→ Supplied information
___

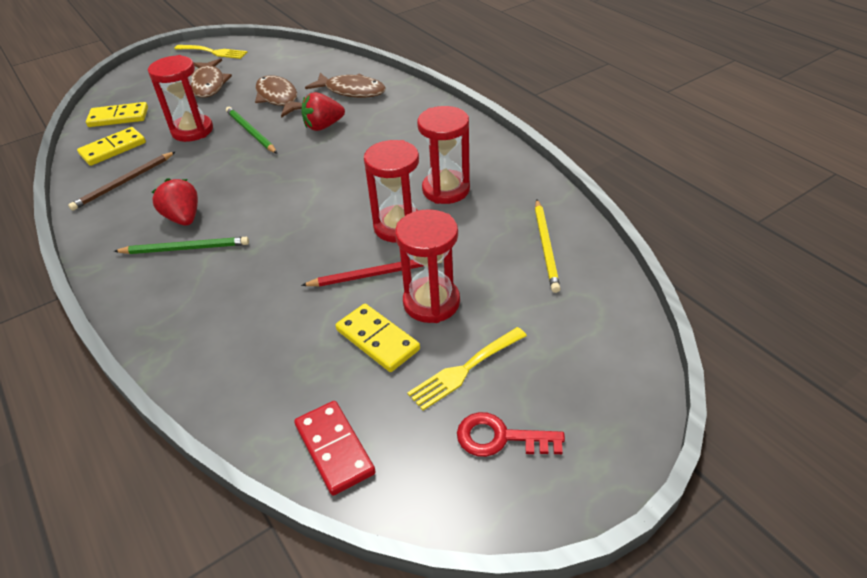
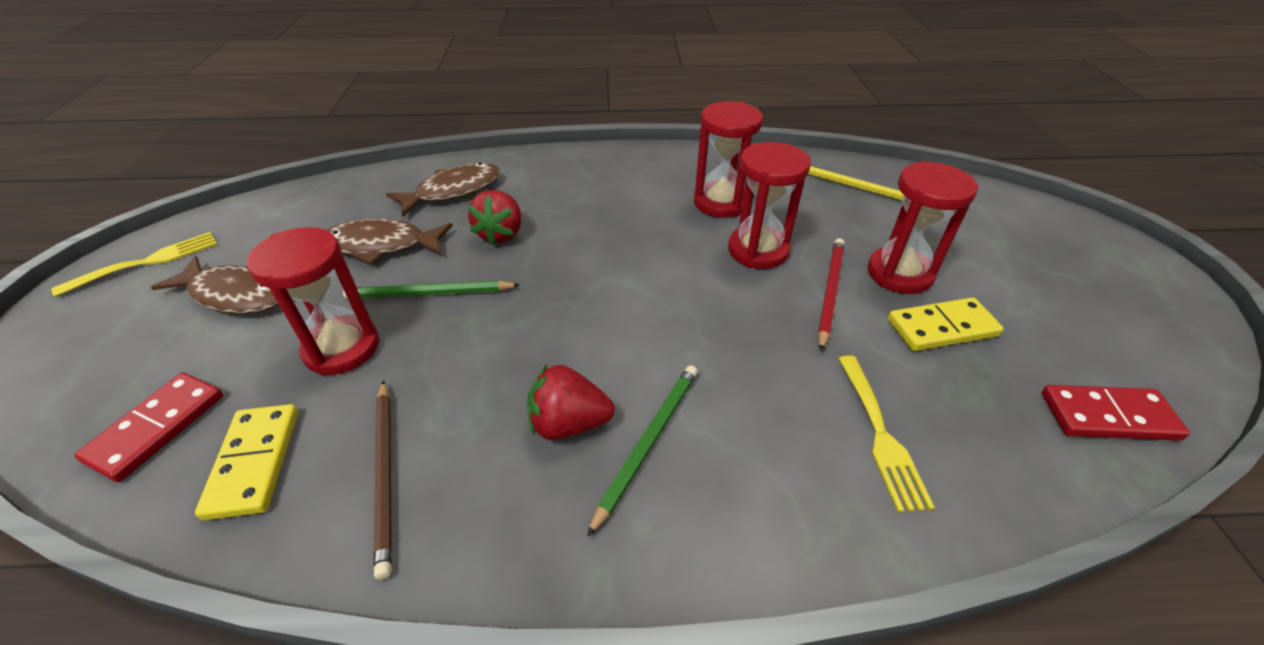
camera: 60 degrees left, 0 degrees up
yellow domino [86,102,148,127] -> red domino [74,373,223,482]
yellow fork [407,327,527,411] -> yellow fork moved to [838,355,935,512]
red key [457,412,565,457] -> none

___

→ Exercise objective
Determine how many lines of the listing above hold the word "yellow". Report that number without anything else.

→ Final answer
2